■ **Task details**
Wherever an image appears in the data, omit it and copy all the remaining text word for word.

■ **Dataset content**
= = =
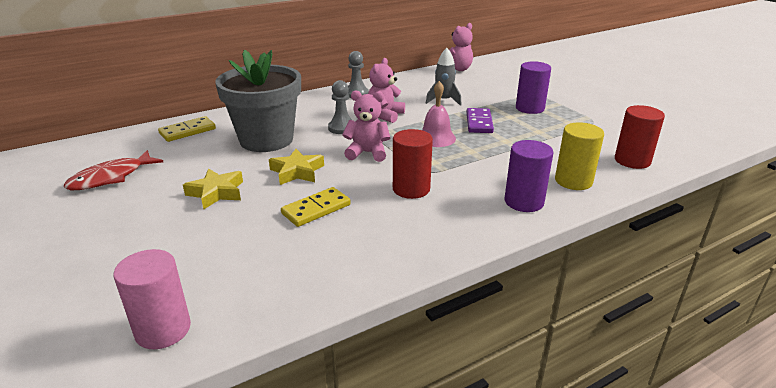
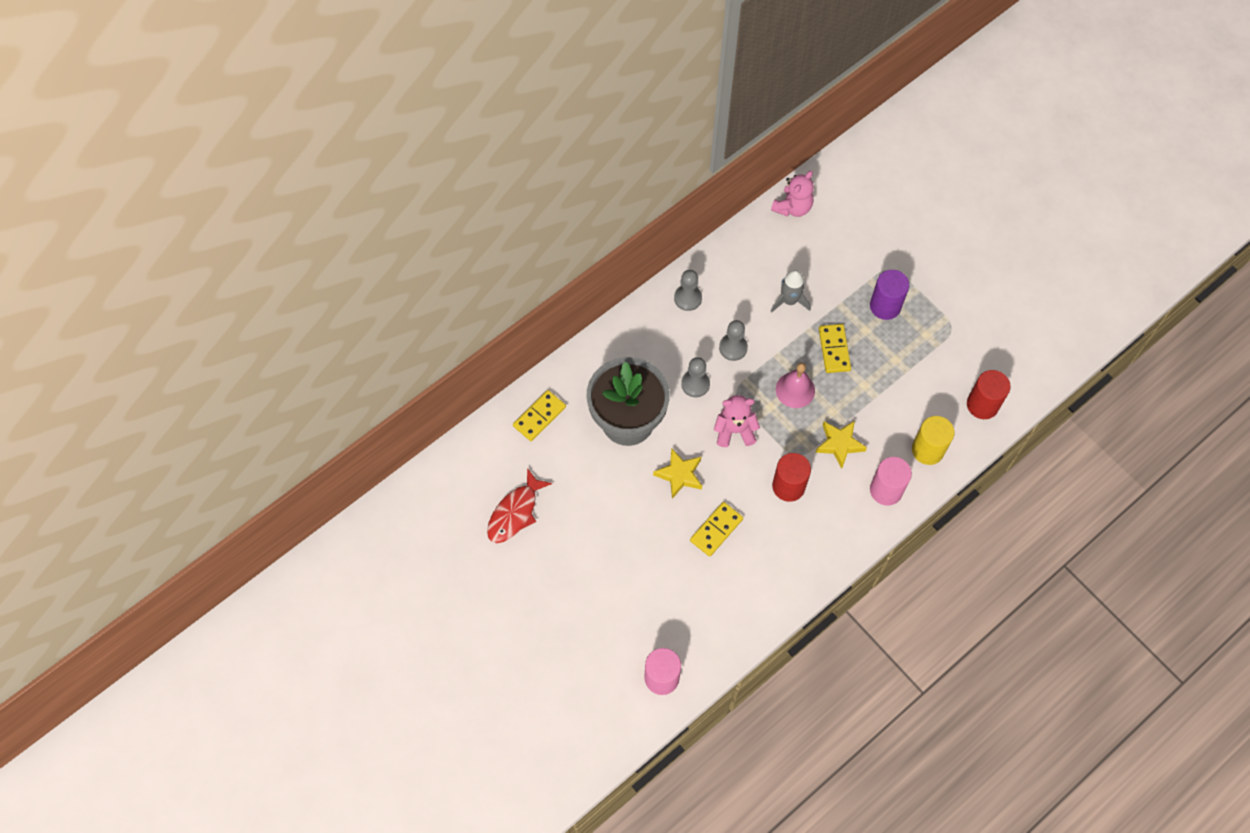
camera: 10 degrees left, 35 degrees up
(216, 193) = (622, 520): yellow star -> yellow star (839, 444)
(385, 115) = (733, 348): pink teddy bear -> grey pawn
(479, 123) = (834, 349): purple domino -> yellow domino
(524, 202) = (886, 490): purple cylinder -> pink cylinder

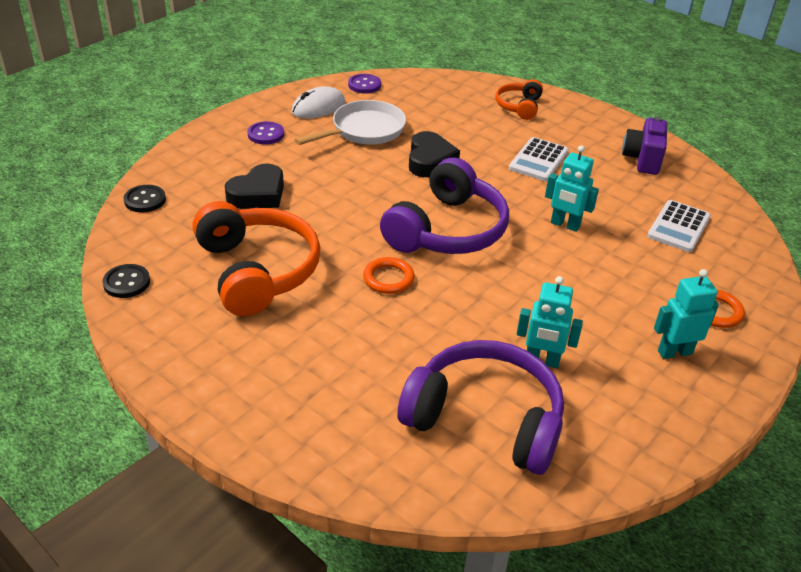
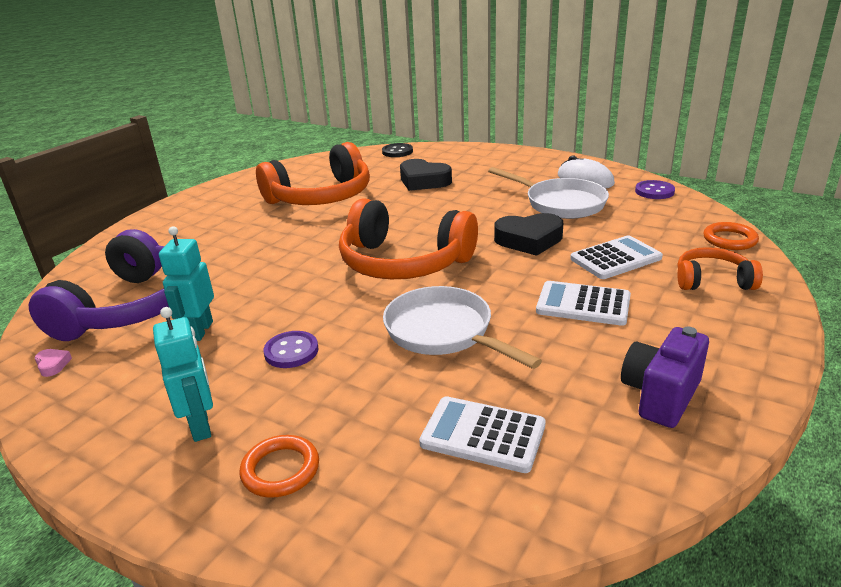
camera: 85 degrees right, 10 degrees down
(127, 282) = (301, 164): black button -> none
(266, 134) = (517, 169): purple button -> purple button (291, 351)
(388, 278) = (319, 244): orange ring -> orange ring (729, 240)
(446, 230) = (404, 262): purple headphones -> orange headphones
(476, 131) = (615, 258): none -> white calculator
(565, 225) = (443, 332): turquoise robot -> white pan
(587, 465) = (53, 365): none -> pink heart
(642, 159) = (660, 396): purple camera -> purple camera turned 60 degrees counterclockwise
= = =
■ **Task output**
camera: 10 degrees left, 35 degrees up
(216, 193) = (622, 520): yellow star -> yellow star (839, 444)
(385, 115) = (733, 348): pink teddy bear -> grey pawn
(479, 123) = (834, 349): purple domino -> yellow domino
(524, 202) = (886, 490): purple cylinder -> pink cylinder

camera: 85 degrees right, 10 degrees down
(127, 282) = (301, 164): black button -> none
(266, 134) = (517, 169): purple button -> purple button (291, 351)
(388, 278) = (319, 244): orange ring -> orange ring (729, 240)
(446, 230) = (404, 262): purple headphones -> orange headphones
(476, 131) = (615, 258): none -> white calculator
(565, 225) = (443, 332): turquoise robot -> white pan
(587, 465) = (53, 365): none -> pink heart
(642, 159) = (660, 396): purple camera -> purple camera turned 60 degrees counterclockwise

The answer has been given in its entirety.